INPUT FOR THIS TASK Start Marker

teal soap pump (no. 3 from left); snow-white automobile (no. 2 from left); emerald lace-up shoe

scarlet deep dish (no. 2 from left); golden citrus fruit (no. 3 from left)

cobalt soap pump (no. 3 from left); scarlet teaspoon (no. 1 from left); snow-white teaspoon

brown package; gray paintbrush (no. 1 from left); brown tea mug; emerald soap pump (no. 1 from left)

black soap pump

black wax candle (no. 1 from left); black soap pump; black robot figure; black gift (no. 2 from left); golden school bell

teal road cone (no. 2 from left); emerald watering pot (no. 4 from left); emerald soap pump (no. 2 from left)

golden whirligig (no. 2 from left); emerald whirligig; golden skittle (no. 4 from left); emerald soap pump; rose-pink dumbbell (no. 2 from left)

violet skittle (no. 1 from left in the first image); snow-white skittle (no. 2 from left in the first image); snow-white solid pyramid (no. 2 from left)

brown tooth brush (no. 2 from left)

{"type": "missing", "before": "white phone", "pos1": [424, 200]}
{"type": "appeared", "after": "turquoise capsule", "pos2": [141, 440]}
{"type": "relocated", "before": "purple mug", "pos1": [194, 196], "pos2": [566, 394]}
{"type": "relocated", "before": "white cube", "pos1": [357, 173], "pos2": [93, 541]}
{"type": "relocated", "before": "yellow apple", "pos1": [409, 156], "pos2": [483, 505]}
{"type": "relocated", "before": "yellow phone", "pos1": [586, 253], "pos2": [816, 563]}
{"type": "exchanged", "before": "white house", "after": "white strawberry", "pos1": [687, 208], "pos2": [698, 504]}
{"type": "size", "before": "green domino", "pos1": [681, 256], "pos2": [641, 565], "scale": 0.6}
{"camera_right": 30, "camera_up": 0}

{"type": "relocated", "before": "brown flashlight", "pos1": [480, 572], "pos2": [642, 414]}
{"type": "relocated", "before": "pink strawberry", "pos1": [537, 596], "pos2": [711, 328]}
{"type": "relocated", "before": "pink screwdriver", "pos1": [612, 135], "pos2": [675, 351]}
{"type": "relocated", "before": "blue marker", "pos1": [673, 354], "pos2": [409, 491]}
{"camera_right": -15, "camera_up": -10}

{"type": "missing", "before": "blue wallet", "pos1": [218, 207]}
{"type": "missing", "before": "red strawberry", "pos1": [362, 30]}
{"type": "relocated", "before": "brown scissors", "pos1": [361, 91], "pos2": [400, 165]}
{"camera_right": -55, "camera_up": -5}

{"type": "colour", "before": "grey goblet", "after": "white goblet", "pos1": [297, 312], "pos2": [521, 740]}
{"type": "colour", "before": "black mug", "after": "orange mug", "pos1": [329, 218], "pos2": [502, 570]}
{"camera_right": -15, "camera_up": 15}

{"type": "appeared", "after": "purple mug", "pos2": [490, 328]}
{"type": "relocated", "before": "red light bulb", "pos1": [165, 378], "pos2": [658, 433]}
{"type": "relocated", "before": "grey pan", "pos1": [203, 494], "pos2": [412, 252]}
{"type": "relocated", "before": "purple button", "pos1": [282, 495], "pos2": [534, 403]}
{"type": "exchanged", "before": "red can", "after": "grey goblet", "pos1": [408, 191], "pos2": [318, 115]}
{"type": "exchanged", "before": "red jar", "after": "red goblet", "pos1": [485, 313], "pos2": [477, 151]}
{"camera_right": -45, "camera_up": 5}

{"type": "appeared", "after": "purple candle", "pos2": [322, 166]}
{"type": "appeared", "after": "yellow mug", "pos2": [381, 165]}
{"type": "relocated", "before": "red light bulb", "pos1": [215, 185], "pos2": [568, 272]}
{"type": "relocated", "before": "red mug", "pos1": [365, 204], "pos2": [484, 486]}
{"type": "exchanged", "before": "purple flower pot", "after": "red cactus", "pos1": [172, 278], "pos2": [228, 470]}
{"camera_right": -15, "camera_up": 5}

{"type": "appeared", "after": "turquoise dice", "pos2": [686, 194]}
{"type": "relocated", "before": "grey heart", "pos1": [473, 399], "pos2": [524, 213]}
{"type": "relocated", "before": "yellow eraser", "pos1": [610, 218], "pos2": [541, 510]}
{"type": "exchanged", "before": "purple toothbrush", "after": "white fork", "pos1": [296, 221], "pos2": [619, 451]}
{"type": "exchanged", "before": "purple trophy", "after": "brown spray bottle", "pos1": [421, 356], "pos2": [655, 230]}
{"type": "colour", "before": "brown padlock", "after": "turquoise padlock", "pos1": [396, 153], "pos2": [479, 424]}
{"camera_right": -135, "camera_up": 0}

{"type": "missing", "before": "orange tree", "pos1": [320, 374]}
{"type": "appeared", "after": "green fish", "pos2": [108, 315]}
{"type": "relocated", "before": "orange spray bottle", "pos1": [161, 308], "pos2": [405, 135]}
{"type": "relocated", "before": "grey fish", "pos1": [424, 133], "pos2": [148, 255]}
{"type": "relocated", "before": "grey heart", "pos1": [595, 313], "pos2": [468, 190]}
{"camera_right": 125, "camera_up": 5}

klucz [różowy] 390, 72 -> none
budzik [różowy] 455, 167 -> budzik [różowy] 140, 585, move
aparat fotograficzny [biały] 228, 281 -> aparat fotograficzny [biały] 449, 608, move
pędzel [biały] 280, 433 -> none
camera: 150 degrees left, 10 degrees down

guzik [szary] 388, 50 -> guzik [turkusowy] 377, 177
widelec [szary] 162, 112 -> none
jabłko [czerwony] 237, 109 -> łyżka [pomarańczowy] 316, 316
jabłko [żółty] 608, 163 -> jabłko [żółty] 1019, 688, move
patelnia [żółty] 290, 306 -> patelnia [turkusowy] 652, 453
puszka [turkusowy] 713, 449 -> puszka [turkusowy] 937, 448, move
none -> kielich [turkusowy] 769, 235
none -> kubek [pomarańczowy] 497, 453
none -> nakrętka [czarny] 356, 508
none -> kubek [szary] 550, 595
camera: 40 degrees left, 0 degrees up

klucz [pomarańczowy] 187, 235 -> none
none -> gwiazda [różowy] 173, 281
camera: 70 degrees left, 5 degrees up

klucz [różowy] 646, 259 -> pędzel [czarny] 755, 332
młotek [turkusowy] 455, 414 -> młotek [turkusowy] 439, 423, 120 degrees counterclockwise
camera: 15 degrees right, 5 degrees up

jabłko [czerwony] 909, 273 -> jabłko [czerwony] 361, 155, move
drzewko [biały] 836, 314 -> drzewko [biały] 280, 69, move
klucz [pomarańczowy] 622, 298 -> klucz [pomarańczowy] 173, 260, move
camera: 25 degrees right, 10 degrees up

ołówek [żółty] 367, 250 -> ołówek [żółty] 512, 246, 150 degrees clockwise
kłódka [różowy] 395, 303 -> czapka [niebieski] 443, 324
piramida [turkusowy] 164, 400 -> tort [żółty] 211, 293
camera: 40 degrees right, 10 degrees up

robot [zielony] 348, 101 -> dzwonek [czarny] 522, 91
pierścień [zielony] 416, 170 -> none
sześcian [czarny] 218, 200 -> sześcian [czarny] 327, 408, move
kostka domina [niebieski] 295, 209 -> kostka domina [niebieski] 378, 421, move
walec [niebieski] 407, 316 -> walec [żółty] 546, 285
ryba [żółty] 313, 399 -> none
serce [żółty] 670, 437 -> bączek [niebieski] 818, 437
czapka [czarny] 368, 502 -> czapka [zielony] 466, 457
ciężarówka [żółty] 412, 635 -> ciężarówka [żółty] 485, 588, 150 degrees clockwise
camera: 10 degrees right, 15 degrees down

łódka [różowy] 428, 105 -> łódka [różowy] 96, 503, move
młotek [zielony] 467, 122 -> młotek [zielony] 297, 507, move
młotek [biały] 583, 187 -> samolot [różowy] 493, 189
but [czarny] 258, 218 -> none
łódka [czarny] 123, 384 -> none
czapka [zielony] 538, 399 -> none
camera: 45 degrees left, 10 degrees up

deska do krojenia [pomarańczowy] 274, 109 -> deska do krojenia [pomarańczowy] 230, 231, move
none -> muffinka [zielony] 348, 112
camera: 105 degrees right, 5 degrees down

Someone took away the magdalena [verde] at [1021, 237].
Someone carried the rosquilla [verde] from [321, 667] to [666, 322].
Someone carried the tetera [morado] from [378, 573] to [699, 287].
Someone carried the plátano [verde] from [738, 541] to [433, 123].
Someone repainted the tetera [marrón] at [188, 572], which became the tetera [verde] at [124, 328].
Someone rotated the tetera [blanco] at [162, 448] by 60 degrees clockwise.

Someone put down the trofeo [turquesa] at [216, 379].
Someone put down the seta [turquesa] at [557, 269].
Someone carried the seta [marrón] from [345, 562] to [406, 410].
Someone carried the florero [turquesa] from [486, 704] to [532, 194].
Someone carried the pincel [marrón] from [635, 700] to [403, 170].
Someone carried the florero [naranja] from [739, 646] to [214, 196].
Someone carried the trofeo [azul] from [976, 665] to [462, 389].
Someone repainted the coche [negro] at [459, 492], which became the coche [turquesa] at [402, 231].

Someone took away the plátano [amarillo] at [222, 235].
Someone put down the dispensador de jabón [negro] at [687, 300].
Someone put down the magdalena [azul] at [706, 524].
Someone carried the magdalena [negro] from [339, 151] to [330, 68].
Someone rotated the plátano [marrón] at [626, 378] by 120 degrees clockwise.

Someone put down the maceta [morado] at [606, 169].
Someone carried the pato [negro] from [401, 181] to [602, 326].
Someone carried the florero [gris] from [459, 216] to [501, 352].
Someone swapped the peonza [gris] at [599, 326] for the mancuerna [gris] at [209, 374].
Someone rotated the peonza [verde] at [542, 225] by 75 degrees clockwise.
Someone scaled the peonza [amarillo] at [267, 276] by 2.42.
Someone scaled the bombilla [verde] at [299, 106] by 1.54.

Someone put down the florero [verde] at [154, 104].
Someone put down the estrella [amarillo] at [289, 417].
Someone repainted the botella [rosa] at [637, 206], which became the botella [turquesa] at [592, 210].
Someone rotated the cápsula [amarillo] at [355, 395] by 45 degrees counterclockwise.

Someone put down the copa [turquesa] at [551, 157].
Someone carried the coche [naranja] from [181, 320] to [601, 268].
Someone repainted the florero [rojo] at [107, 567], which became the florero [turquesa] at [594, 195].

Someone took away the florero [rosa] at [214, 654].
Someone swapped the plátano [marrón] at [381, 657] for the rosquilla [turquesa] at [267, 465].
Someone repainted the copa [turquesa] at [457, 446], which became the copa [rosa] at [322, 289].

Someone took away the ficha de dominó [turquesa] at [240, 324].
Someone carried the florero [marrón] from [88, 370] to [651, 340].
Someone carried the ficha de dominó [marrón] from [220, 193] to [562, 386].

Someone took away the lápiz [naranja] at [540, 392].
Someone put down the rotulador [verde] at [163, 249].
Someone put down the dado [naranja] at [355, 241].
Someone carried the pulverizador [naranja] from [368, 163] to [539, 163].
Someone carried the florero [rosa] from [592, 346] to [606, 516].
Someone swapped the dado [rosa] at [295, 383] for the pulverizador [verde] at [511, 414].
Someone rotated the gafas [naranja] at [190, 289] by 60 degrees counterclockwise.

INPUT FOR THIS TASK End Marker

PROMPT: Nothing but the lines above from the one containing "Someone carried the plátano" through the one containing "Someone repainted the tetera" should appear in the answer, each repeated exactly.

RESPONSE:
Someone carried the plátano [verde] from [738, 541] to [433, 123].
Someone repainted the tetera [marrón] at [188, 572], which became the tetera [verde] at [124, 328].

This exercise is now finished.